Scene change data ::

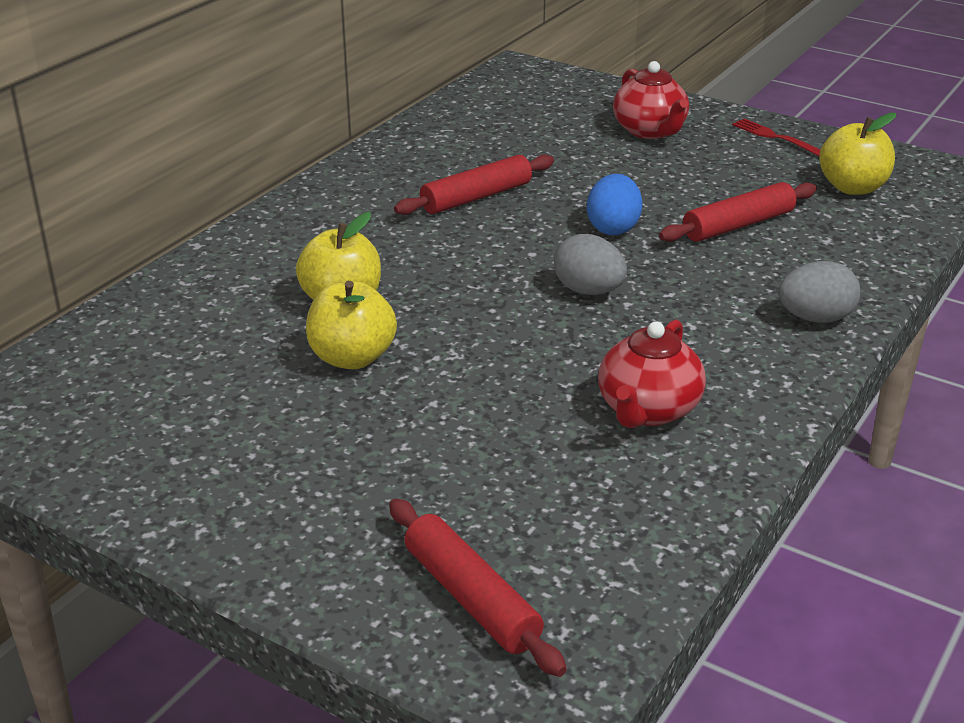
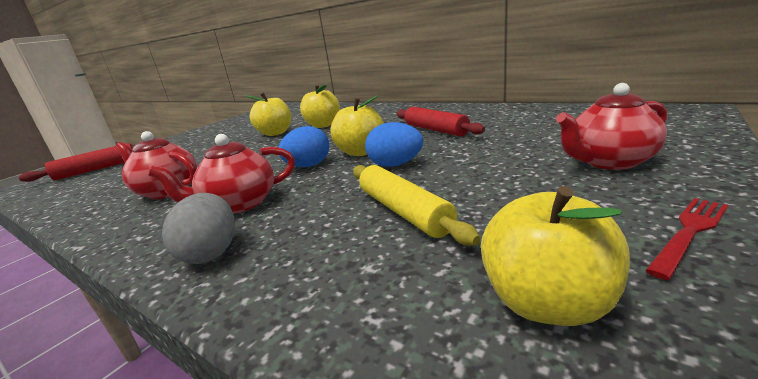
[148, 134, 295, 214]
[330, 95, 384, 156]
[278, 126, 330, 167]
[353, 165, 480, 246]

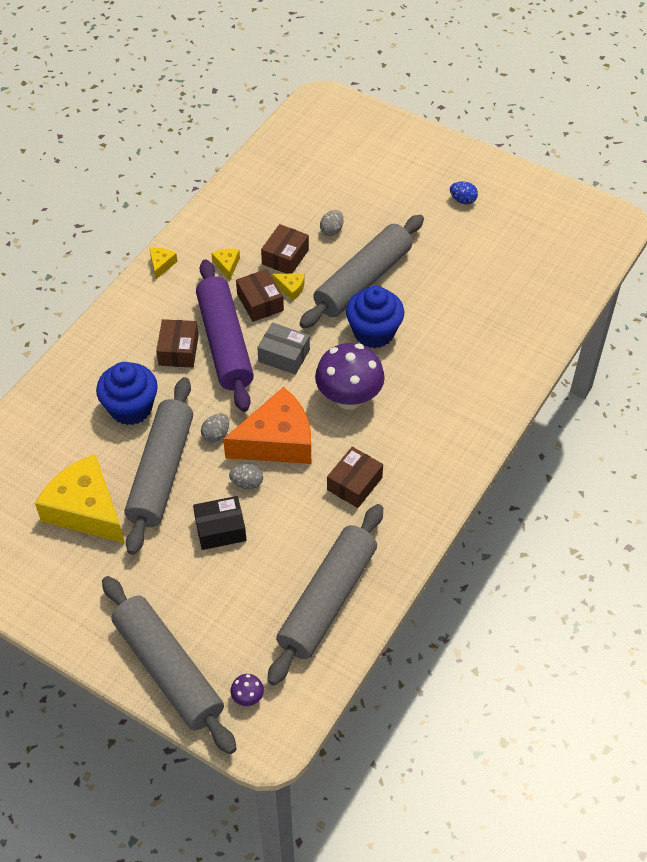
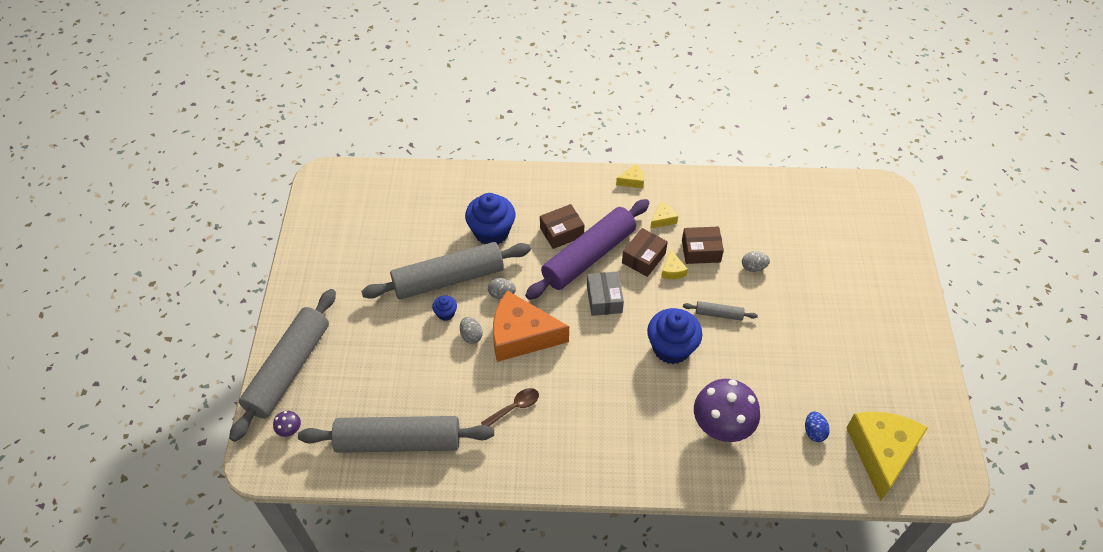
[193, 496, 246, 550] (first image)
[432, 295, 457, 321]
[846, 412, 928, 501]
[694, 379, 760, 442]
[805, 411, 830, 442]
[481, 388, 539, 426]
[493, 290, 569, 362]
[683, 301, 758, 321]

ASSIGNED TASK ::
When the line containing "[193, 496, 246, 550] (first image)" is found in the records above, restate it and every later line word for word through the last one, and nothing more.

SOLVED EXERCISE ::
[193, 496, 246, 550] (first image)
[432, 295, 457, 321]
[846, 412, 928, 501]
[694, 379, 760, 442]
[805, 411, 830, 442]
[481, 388, 539, 426]
[493, 290, 569, 362]
[683, 301, 758, 321]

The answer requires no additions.